(SUPPLIED RECORDS):
*** Block opens ***

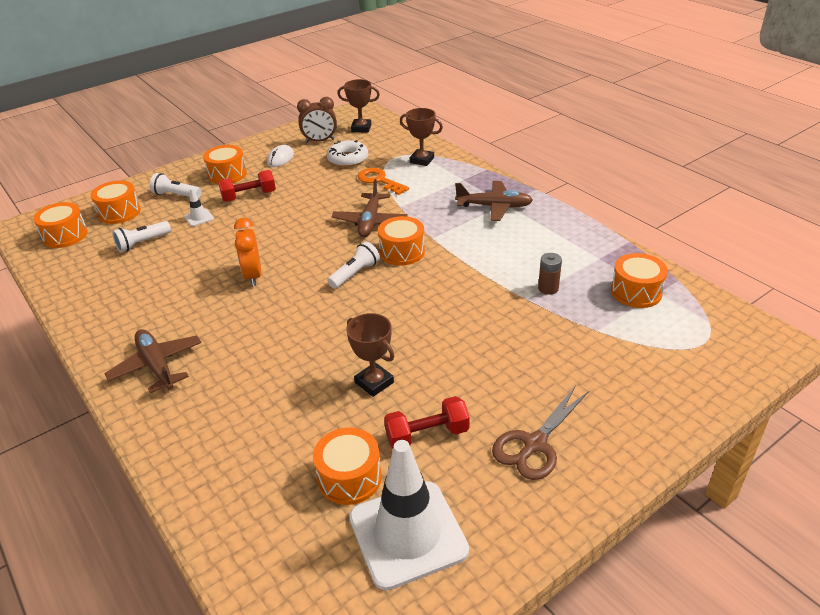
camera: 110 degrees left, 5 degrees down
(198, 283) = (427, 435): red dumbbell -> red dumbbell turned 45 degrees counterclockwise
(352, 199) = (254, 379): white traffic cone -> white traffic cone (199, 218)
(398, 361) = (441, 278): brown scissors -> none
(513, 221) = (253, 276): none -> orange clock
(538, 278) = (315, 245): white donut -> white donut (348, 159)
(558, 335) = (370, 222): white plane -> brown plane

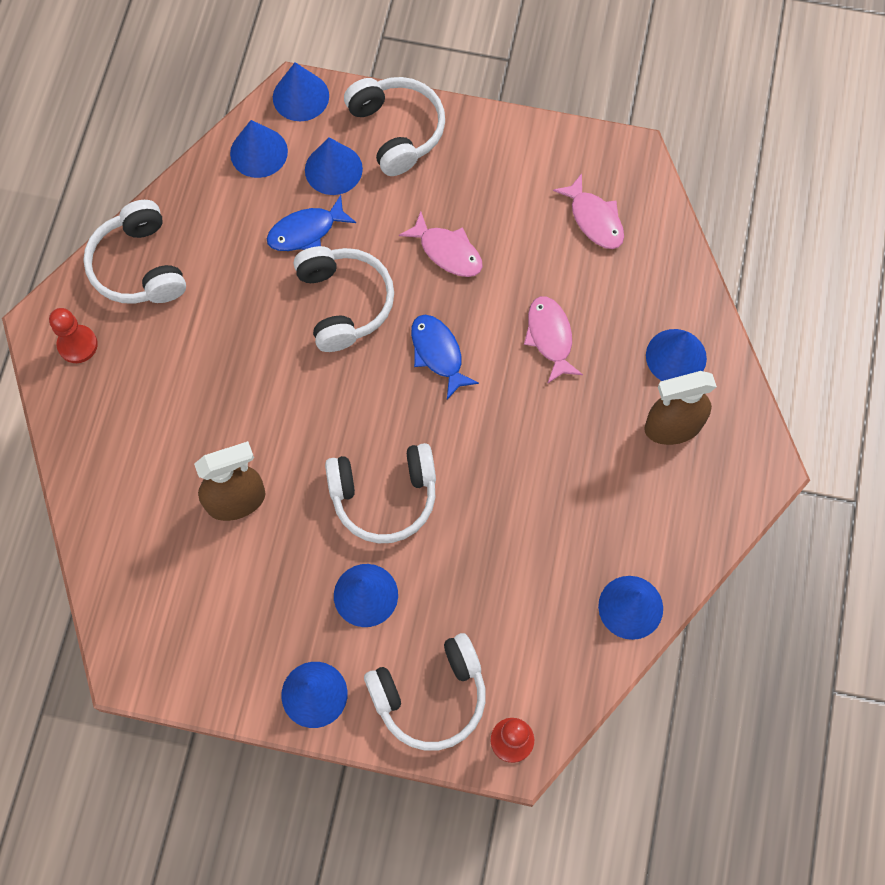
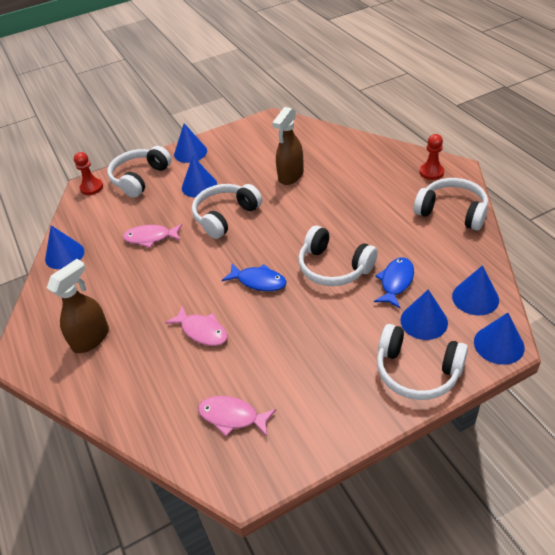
camera: 145 degrees right, 25 degrees down
(447, 251) = (306, 329): pink fish -> pink fish (150, 238)
(676, 356) = (113, 375): blue cone -> none

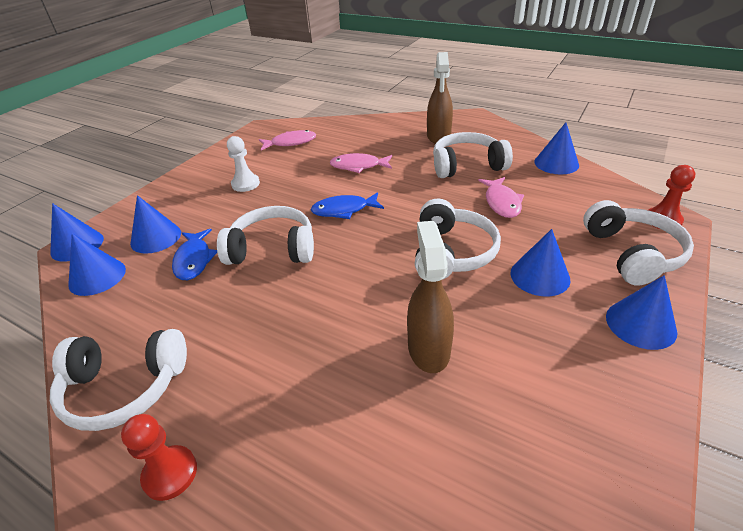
camera: 145 degrees right, 5 degrees down
(150, 238) = (502, 202): pink fish -> pink fish turned 120 degrees clockwise
(319, 359) = (245, 184): none -> white pawn
(417, 371) = (157, 204): white headphones -> white headphones (467, 165)

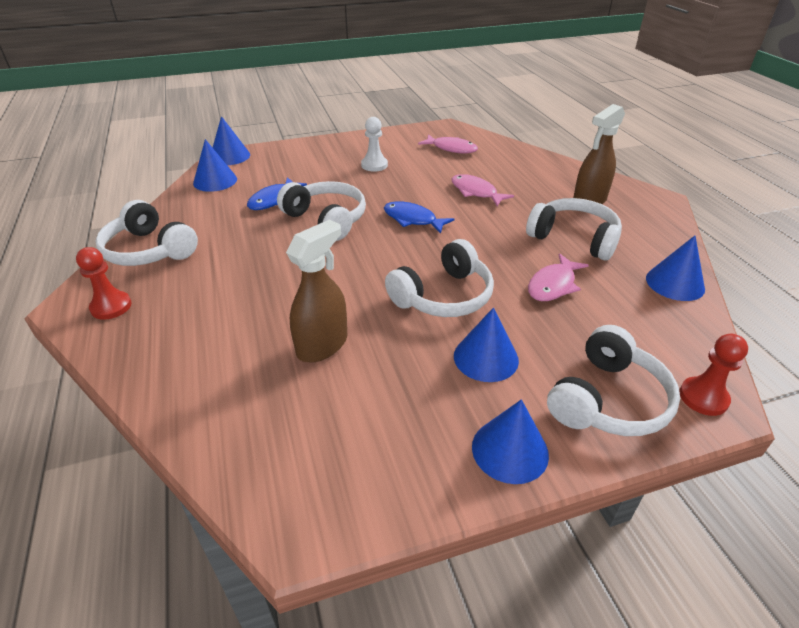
camera: 40 degrees right, 0 degrees up
(156, 237) = (273, 174): blue cone -> none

*** Block closes ***

What you return must match, line for line, the records from the line containing "camera: 145 degrees right, 5 degrees down" through their end, with both ends included and no pictures.

(OUTPUT BELOW):
camera: 145 degrees right, 5 degrees down
(150, 238) = (502, 202): pink fish -> pink fish turned 120 degrees clockwise
(319, 359) = (245, 184): none -> white pawn
(417, 371) = (157, 204): white headphones -> white headphones (467, 165)

camera: 40 degrees right, 0 degrees up
(156, 237) = (273, 174): blue cone -> none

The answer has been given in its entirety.